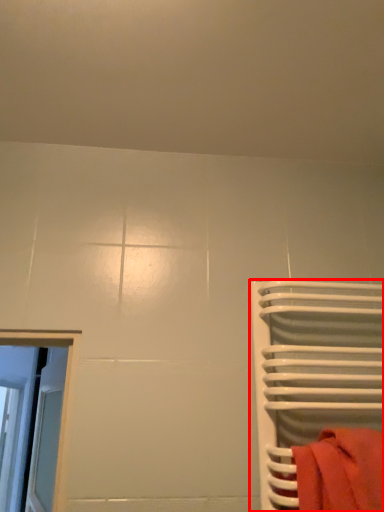
Question: From the image's perspective, where is furniture (annotated by the red box) located in relation to towel in the image?

Choices:
 (A) above
 (B) below

Answer: (A)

══════════════════════════════

ENUNCIADO
Expresa todas las líneas de las entradas anteriores como una lista JSON de cadenas, con una cadena por línea. Omite las líneas en blanco y deja fuera la imagen.

RESPUESTA ESCRITA
[
  "Question: From the image's perspective, where is furniture (annotated by the red box) located in relation to towel in the image?",
  "Choices:",
  " (A) above",
  " (B) below",
  "Answer: (A)"
]